Problem requirements — In the data below, the answer is the run of lines from the line containing "yellow brick B1:C1" through the line containing "yellow brick E12", both included; print it exactly and nothing else.

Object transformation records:
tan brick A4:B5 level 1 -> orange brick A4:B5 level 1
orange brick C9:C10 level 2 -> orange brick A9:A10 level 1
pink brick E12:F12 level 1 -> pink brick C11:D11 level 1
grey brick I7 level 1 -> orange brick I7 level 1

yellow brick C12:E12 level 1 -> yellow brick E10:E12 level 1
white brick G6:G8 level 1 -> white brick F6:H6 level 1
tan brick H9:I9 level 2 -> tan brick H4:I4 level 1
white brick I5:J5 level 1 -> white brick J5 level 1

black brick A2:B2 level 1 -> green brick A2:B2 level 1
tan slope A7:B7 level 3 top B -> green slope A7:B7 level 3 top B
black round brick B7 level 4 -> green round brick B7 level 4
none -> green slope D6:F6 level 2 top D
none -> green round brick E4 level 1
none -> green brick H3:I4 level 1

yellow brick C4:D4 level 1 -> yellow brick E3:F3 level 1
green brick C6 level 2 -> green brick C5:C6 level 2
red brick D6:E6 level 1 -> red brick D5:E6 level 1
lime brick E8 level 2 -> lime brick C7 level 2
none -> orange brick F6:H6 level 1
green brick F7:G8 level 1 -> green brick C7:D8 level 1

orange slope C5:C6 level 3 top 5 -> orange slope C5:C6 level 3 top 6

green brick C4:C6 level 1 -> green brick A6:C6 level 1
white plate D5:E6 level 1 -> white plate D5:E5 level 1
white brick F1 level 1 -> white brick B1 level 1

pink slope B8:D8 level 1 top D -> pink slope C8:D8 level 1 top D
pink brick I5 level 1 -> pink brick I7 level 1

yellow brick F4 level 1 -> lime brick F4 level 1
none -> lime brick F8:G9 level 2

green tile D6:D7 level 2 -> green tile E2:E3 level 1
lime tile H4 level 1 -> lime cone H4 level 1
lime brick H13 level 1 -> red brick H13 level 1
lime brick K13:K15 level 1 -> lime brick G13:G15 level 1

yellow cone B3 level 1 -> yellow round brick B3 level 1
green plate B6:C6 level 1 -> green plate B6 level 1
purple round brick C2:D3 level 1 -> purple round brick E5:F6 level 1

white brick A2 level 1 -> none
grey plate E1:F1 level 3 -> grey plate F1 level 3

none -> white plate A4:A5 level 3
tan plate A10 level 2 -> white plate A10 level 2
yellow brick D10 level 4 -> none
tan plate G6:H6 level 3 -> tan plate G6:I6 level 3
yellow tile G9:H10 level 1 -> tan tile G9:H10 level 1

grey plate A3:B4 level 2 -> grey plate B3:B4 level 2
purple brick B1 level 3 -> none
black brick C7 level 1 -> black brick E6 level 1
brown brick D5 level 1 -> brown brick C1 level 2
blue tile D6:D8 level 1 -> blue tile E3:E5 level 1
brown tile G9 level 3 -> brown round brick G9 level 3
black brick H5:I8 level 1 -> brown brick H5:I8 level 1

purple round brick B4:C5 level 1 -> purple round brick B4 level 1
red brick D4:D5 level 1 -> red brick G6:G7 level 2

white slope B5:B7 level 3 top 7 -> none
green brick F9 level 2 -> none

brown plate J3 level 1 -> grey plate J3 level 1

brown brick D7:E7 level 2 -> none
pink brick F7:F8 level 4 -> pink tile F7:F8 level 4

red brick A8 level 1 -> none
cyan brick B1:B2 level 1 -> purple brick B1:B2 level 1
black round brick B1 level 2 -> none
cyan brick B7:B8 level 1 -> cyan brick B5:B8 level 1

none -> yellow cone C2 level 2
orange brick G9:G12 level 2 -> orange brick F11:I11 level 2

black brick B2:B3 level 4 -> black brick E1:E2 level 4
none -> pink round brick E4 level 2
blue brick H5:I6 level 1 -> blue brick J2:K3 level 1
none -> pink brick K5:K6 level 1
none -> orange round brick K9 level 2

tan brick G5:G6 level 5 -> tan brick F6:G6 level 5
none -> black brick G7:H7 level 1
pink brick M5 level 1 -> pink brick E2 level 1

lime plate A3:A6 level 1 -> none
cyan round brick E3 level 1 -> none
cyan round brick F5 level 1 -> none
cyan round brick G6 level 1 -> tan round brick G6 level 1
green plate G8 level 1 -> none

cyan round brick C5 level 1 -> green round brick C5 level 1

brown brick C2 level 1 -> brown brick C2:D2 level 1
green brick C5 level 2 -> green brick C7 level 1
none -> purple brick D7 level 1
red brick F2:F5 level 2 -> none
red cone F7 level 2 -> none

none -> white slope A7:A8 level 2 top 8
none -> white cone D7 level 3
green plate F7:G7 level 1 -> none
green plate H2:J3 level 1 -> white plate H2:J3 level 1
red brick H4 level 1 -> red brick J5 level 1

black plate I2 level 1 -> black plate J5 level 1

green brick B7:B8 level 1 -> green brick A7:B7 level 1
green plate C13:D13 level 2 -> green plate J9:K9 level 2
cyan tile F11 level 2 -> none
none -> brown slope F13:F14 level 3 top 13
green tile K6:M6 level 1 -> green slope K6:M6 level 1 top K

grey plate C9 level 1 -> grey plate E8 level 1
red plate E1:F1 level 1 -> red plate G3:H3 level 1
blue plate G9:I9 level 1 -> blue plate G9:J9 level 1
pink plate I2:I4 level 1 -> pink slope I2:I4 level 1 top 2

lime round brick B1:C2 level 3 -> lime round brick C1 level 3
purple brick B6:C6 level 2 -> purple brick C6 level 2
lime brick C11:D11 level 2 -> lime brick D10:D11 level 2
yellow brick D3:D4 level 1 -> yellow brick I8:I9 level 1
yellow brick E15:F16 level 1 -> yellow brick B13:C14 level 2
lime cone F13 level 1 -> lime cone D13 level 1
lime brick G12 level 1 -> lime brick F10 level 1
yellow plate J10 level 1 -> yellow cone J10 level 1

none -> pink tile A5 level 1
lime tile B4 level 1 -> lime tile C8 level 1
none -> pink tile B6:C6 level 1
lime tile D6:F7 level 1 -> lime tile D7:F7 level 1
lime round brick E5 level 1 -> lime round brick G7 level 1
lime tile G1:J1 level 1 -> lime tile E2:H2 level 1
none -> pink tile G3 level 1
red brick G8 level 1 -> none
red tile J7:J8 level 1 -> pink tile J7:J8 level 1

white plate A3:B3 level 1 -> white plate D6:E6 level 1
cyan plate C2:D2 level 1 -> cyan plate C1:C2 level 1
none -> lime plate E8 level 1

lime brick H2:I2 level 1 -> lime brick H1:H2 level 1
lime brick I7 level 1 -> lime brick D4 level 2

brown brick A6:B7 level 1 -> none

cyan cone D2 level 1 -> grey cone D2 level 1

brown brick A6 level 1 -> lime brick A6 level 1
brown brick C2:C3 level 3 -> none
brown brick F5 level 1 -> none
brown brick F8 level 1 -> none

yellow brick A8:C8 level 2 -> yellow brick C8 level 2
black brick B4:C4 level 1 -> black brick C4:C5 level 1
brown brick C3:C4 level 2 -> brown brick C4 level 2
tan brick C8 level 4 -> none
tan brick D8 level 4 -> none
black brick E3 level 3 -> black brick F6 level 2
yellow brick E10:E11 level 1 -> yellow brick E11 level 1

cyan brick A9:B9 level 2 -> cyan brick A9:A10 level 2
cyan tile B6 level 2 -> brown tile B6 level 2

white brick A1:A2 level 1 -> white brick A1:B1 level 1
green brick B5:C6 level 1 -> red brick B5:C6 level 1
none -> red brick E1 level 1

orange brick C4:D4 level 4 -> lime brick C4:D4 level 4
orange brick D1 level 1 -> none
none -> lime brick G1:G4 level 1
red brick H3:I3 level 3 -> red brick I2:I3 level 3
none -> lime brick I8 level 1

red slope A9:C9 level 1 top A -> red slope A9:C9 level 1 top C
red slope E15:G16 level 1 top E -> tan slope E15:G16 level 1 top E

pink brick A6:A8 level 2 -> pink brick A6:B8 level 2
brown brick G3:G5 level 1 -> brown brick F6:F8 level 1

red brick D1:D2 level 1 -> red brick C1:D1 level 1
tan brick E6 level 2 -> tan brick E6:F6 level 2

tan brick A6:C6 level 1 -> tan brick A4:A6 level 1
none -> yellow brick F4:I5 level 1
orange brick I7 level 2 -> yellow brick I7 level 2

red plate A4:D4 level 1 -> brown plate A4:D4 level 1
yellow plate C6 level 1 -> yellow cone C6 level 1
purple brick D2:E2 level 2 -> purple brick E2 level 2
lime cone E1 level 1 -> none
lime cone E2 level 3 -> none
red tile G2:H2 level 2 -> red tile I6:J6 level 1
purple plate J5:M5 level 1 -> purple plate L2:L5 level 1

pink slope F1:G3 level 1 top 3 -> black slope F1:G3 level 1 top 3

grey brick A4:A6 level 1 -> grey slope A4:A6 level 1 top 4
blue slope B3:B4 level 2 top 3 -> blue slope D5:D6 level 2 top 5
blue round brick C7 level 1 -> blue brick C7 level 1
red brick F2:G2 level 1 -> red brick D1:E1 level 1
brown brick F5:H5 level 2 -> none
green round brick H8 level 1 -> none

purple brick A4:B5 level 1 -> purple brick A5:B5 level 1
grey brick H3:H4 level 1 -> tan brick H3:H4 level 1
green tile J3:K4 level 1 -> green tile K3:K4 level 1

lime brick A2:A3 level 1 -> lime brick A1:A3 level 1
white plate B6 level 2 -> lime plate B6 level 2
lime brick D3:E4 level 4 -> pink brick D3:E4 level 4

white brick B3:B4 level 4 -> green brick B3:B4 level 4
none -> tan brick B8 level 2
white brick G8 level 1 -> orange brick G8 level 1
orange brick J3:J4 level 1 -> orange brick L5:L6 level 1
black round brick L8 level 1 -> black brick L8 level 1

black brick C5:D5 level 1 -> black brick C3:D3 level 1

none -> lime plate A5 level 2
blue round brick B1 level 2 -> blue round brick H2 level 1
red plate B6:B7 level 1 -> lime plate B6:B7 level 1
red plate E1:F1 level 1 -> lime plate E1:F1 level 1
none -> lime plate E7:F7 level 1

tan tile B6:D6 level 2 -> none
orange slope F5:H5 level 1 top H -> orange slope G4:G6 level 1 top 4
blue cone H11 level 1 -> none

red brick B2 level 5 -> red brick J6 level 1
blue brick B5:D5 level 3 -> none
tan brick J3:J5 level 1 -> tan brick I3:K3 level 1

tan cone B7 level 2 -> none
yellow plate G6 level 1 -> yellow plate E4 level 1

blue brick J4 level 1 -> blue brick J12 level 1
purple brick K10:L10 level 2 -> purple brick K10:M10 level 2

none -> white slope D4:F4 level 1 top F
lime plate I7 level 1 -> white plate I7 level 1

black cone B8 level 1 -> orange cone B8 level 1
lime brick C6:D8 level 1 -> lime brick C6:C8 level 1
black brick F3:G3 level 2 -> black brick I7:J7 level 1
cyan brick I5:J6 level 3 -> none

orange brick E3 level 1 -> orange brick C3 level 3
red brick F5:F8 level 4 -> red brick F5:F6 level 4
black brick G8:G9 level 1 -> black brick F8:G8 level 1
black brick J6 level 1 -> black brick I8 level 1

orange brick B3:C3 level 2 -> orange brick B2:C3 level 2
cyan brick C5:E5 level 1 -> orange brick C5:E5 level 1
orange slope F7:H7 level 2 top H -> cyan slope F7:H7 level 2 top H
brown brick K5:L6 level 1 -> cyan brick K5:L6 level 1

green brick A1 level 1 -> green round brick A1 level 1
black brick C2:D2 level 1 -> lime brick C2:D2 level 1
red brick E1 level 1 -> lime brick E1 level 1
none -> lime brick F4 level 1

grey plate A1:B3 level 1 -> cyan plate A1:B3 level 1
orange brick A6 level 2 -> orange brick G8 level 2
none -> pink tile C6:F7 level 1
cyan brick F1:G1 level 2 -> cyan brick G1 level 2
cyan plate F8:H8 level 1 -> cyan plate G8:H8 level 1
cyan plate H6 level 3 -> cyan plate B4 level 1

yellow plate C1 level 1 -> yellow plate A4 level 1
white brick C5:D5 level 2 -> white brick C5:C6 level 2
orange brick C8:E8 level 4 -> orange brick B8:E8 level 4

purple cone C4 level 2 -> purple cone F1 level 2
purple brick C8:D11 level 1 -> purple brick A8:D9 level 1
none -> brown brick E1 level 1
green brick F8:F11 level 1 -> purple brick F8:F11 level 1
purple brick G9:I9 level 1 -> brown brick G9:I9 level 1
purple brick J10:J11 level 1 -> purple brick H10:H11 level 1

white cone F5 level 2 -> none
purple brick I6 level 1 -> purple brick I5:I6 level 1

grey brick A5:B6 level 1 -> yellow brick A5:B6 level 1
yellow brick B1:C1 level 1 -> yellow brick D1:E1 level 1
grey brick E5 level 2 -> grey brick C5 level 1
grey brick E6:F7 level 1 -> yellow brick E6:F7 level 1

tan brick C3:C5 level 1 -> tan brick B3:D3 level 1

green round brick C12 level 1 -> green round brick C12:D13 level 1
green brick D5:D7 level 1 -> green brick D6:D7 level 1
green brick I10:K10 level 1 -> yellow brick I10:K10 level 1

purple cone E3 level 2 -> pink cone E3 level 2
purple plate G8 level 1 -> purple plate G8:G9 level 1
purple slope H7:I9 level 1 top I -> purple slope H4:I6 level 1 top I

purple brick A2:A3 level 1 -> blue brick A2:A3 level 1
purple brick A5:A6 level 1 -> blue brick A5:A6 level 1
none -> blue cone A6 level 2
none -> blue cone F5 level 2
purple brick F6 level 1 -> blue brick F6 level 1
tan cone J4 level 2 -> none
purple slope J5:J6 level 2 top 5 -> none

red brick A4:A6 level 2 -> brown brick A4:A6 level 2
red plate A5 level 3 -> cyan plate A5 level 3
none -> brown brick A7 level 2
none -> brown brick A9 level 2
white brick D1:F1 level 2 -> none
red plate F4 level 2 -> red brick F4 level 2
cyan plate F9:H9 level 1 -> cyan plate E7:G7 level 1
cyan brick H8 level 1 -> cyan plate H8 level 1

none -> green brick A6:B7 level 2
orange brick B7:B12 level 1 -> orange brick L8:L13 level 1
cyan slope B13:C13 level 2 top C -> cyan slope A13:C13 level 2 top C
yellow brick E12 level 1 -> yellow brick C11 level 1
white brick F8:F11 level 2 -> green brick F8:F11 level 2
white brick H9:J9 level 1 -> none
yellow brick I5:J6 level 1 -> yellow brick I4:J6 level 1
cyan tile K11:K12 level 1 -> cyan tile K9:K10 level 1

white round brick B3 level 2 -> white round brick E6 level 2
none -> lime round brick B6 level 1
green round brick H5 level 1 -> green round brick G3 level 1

Expected answer —
yellow brick B1:C1 level 1 -> yellow brick D1:E1 level 1
grey brick E5 level 2 -> grey brick C5 level 1
grey brick E6:F7 level 1 -> yellow brick E6:F7 level 1

tan brick C3:C5 level 1 -> tan brick B3:D3 level 1

green round brick C12 level 1 -> green round brick C12:D13 level 1
green brick D5:D7 level 1 -> green brick D6:D7 level 1
green brick I10:K10 level 1 -> yellow brick I10:K10 level 1

purple cone E3 level 2 -> pink cone E3 level 2
purple plate G8 level 1 -> purple plate G8:G9 level 1
purple slope H7:I9 level 1 top I -> purple slope H4:I6 level 1 top I

purple brick A2:A3 level 1 -> blue brick A2:A3 level 1
purple brick A5:A6 level 1 -> blue brick A5:A6 level 1
none -> blue cone A6 level 2
none -> blue cone F5 level 2
purple brick F6 level 1 -> blue brick F6 level 1
tan cone J4 level 2 -> none
purple slope J5:J6 level 2 top 5 -> none

red brick A4:A6 level 2 -> brown brick A4:A6 level 2
red plate A5 level 3 -> cyan plate A5 level 3
none -> brown brick A7 level 2
none -> brown brick A9 level 2
white brick D1:F1 level 2 -> none
red plate F4 level 2 -> red brick F4 level 2
cyan plate F9:H9 level 1 -> cyan plate E7:G7 level 1
cyan brick H8 level 1 -> cyan plate H8 level 1

none -> green brick A6:B7 level 2
orange brick B7:B12 level 1 -> orange brick L8:L13 level 1
cyan slope B13:C13 level 2 top C -> cyan slope A13:C13 level 2 top C
yellow brick E12 level 1 -> yellow brick C11 level 1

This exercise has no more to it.